Start of INPUT ROWS
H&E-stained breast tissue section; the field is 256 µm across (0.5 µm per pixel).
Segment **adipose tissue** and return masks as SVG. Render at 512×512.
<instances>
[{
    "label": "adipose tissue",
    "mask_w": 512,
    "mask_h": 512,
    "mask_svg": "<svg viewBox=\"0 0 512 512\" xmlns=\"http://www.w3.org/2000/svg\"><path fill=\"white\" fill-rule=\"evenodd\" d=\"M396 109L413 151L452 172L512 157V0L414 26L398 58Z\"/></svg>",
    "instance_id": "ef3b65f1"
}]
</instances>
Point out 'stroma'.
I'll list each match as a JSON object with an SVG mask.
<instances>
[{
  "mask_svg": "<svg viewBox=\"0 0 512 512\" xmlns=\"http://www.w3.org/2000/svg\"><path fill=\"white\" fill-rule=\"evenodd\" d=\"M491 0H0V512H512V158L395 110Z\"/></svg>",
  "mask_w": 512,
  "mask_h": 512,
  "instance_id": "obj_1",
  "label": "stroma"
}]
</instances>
End of INPUT ROWS
GIVEN EXERCISE
Return exactly the lines from the one containing "Segment **adipose tissue**" to the last line of the data, and nothing more.

RESPONSE
Segment **adipose tissue** and return masks as SVG. Render at 512×512.
<instances>
[{
    "label": "adipose tissue",
    "mask_w": 512,
    "mask_h": 512,
    "mask_svg": "<svg viewBox=\"0 0 512 512\" xmlns=\"http://www.w3.org/2000/svg\"><path fill=\"white\" fill-rule=\"evenodd\" d=\"M396 109L413 151L452 172L512 157V0L414 26L398 58Z\"/></svg>",
    "instance_id": "ef3b65f1"
}]
</instances>
Point out 'stroma'.
I'll list each match as a JSON object with an SVG mask.
<instances>
[{
  "mask_svg": "<svg viewBox=\"0 0 512 512\" xmlns=\"http://www.w3.org/2000/svg\"><path fill=\"white\" fill-rule=\"evenodd\" d=\"M491 0H0V512H512V158L395 110Z\"/></svg>",
  "mask_w": 512,
  "mask_h": 512,
  "instance_id": "obj_1",
  "label": "stroma"
}]
</instances>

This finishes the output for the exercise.